**About this exercise**
Below this sentence is a listing; return exactly its lines from the one with "metric9: [504,337,540,365] ->" to the one with "Console 9: [79,520,391,691]", both kept, and nothing more.

**Data to examine**

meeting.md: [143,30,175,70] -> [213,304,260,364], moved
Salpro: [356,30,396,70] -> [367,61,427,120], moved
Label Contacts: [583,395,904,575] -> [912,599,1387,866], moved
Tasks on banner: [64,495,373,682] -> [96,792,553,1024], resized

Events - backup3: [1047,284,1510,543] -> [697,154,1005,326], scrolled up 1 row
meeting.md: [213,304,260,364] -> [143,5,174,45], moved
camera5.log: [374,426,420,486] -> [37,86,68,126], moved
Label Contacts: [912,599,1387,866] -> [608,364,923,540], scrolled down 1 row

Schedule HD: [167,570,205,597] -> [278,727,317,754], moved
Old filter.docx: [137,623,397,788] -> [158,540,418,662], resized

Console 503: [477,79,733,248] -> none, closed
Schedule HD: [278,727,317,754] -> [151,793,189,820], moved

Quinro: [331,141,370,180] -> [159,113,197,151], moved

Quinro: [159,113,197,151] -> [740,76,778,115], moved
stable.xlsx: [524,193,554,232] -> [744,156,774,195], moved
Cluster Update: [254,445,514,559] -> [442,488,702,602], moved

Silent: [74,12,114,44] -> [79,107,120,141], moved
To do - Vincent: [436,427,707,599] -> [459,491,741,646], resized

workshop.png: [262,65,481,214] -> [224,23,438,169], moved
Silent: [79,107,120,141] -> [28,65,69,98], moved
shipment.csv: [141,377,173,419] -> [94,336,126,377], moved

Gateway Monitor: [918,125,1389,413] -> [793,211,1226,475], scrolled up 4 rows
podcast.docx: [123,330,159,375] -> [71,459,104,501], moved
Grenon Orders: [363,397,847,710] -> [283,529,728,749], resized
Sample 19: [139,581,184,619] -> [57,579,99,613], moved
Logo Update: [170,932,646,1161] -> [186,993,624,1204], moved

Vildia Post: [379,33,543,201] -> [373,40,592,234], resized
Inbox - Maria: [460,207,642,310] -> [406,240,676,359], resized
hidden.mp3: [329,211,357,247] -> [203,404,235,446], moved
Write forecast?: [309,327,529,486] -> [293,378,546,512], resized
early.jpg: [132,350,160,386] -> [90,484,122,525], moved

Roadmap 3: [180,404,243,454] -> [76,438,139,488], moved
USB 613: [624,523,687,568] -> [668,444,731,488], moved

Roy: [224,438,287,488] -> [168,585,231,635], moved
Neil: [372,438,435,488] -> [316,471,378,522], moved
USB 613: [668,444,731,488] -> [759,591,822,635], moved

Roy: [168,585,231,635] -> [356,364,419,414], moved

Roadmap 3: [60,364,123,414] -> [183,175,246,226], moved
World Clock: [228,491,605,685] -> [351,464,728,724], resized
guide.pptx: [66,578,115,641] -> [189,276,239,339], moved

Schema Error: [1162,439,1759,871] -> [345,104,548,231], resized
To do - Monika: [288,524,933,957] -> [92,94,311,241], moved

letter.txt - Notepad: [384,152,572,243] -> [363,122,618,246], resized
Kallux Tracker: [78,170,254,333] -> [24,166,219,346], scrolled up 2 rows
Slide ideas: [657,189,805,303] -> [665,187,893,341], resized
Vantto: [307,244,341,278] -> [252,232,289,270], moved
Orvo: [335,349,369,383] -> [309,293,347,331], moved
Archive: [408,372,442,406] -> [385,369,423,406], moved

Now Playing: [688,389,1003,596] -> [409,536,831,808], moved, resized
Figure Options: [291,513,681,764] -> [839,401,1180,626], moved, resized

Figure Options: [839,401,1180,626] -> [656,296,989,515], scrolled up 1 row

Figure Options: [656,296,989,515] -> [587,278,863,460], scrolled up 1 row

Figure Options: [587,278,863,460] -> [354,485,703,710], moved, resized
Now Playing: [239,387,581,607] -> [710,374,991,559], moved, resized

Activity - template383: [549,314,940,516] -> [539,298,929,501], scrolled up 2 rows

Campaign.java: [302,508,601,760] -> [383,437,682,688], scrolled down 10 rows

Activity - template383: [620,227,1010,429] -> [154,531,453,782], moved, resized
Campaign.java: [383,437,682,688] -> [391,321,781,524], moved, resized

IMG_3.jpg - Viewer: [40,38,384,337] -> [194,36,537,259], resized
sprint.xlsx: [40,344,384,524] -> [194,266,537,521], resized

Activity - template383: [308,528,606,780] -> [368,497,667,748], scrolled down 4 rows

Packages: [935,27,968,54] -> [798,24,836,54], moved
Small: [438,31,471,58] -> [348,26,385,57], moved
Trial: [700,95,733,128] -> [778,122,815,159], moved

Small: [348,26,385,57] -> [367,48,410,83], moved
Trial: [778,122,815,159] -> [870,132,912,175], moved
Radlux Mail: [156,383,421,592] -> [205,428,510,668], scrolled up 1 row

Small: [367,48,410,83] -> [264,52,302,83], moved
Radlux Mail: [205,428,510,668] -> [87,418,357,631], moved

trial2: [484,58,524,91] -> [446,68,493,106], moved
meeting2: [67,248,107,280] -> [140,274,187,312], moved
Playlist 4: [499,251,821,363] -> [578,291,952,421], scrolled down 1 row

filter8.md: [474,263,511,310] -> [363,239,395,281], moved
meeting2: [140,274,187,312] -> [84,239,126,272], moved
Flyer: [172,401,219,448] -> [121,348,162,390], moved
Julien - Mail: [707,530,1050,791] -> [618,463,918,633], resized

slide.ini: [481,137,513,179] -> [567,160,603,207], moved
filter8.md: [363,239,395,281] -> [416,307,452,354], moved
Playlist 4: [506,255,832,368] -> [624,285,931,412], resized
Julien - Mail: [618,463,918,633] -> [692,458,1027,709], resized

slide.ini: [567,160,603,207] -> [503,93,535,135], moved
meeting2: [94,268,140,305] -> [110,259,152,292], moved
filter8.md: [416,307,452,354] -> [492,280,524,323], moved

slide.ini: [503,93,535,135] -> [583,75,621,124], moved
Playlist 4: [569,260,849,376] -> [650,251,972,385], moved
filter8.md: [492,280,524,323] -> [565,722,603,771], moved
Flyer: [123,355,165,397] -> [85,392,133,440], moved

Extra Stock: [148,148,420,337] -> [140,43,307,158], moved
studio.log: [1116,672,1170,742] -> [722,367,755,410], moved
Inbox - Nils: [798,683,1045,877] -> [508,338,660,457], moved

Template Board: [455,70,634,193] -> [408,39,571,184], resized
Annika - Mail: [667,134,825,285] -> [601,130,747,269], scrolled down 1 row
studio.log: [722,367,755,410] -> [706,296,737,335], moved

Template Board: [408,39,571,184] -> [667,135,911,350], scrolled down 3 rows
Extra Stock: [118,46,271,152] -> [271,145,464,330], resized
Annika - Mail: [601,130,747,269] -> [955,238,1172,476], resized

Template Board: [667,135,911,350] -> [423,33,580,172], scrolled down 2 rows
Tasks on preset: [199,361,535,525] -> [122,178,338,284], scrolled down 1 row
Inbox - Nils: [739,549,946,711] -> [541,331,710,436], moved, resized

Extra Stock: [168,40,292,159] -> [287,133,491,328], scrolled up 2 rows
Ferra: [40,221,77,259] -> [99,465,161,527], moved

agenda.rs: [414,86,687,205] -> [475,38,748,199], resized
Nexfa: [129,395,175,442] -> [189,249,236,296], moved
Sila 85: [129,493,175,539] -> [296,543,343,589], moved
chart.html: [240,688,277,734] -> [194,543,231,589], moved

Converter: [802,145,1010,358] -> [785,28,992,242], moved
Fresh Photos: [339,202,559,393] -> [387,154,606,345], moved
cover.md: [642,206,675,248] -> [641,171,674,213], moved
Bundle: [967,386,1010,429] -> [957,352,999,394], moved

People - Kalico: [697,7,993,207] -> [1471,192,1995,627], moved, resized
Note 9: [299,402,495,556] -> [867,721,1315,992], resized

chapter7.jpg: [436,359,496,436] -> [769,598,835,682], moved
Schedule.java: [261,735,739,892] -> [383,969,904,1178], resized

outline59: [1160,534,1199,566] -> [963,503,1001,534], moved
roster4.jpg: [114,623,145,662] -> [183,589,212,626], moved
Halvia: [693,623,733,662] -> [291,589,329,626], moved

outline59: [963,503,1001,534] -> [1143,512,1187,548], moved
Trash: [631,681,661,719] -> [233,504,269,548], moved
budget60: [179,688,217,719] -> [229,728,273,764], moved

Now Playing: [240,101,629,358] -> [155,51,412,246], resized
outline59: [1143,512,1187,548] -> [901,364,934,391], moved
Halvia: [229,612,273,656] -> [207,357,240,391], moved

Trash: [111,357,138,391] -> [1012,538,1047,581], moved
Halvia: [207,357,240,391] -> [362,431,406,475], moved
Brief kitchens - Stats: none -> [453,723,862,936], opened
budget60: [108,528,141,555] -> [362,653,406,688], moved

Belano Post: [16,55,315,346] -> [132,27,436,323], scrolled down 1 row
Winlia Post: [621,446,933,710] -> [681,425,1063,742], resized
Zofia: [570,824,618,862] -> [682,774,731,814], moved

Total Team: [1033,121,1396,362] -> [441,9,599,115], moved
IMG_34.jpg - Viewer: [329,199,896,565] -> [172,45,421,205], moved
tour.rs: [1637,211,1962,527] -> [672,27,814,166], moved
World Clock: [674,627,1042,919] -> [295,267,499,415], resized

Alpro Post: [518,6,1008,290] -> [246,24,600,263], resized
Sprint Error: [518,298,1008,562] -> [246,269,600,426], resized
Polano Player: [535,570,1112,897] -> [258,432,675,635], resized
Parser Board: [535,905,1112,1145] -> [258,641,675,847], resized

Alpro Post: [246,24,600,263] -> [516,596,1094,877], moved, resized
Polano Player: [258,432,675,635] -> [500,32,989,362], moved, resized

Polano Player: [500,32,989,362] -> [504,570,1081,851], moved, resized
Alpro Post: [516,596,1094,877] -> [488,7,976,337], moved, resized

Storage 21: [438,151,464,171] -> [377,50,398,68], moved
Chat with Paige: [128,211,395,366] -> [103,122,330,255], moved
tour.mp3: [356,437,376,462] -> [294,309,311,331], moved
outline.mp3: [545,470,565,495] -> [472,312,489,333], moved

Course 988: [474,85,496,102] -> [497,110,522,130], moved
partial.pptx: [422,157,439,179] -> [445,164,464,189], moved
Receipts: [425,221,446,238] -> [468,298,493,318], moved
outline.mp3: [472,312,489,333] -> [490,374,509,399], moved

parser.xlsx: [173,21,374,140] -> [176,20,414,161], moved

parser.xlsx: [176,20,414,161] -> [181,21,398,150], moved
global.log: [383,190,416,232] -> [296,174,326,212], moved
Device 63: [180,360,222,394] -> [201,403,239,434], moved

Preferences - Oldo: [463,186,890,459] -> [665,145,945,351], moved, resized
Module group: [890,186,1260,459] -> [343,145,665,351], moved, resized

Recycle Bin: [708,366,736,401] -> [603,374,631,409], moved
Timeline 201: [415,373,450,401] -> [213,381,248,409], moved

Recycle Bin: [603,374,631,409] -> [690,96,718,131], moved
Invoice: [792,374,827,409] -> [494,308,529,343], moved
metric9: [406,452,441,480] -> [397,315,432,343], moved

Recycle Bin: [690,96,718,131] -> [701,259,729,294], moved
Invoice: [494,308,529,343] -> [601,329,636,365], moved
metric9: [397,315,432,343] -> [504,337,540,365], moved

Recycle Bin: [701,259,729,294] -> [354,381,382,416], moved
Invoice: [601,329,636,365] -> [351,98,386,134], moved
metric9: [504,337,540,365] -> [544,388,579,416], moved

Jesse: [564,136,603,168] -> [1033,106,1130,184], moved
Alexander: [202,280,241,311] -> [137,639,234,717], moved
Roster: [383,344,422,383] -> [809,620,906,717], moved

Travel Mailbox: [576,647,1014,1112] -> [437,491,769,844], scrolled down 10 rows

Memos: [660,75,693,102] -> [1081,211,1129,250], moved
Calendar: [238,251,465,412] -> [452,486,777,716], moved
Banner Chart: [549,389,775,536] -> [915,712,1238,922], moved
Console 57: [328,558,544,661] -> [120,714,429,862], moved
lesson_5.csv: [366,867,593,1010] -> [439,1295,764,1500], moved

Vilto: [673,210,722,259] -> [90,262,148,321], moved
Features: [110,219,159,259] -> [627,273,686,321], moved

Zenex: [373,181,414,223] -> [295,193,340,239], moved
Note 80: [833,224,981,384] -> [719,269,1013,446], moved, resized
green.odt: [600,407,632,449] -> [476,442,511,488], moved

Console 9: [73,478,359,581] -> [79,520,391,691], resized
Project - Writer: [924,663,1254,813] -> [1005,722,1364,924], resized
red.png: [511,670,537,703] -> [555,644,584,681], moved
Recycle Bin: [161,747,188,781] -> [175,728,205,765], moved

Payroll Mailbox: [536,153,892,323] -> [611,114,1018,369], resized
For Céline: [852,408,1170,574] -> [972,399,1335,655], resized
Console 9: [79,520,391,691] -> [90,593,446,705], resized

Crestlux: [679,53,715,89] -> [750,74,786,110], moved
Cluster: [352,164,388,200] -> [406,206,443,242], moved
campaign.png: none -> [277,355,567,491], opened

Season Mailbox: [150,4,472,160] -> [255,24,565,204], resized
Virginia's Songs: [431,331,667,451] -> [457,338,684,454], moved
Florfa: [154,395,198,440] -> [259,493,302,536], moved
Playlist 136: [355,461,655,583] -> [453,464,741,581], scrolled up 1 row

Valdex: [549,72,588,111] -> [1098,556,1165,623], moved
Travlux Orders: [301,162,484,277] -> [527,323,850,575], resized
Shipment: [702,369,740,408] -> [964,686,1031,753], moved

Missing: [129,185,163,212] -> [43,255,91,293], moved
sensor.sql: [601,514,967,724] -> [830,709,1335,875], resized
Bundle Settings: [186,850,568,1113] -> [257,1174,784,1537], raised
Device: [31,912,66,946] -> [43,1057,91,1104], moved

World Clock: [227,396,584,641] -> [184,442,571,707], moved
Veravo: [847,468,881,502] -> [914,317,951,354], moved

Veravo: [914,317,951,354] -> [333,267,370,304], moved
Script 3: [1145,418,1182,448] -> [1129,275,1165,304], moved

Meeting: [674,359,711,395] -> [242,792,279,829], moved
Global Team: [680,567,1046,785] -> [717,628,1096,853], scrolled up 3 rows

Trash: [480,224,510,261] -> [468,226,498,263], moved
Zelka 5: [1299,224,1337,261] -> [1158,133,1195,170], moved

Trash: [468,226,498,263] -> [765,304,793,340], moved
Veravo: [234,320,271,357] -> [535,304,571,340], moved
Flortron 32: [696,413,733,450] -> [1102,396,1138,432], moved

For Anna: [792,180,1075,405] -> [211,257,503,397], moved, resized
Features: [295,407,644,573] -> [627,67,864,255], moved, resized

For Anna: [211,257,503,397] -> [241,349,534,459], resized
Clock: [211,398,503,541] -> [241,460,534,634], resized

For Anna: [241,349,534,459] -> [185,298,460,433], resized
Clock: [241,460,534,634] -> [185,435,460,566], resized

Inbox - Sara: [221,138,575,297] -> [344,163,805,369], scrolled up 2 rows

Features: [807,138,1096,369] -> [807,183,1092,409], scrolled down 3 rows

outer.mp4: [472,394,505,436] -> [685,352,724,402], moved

**Result of this exercise**
metric9: [504,337,540,365] -> [544,388,579,416], moved

Jesse: [564,136,603,168] -> [1033,106,1130,184], moved
Alexander: [202,280,241,311] -> [137,639,234,717], moved
Roster: [383,344,422,383] -> [809,620,906,717], moved

Travel Mailbox: [576,647,1014,1112] -> [437,491,769,844], scrolled down 10 rows

Memos: [660,75,693,102] -> [1081,211,1129,250], moved
Calendar: [238,251,465,412] -> [452,486,777,716], moved
Banner Chart: [549,389,775,536] -> [915,712,1238,922], moved
Console 57: [328,558,544,661] -> [120,714,429,862], moved
lesson_5.csv: [366,867,593,1010] -> [439,1295,764,1500], moved

Vilto: [673,210,722,259] -> [90,262,148,321], moved
Features: [110,219,159,259] -> [627,273,686,321], moved

Zenex: [373,181,414,223] -> [295,193,340,239], moved
Note 80: [833,224,981,384] -> [719,269,1013,446], moved, resized
green.odt: [600,407,632,449] -> [476,442,511,488], moved

Console 9: [73,478,359,581] -> [79,520,391,691], resized
Project - Writer: [924,663,1254,813] -> [1005,722,1364,924], resized
red.png: [511,670,537,703] -> [555,644,584,681], moved
Recycle Bin: [161,747,188,781] -> [175,728,205,765], moved

Payroll Mailbox: [536,153,892,323] -> [611,114,1018,369], resized
For Céline: [852,408,1170,574] -> [972,399,1335,655], resized
Console 9: [79,520,391,691] -> [90,593,446,705], resized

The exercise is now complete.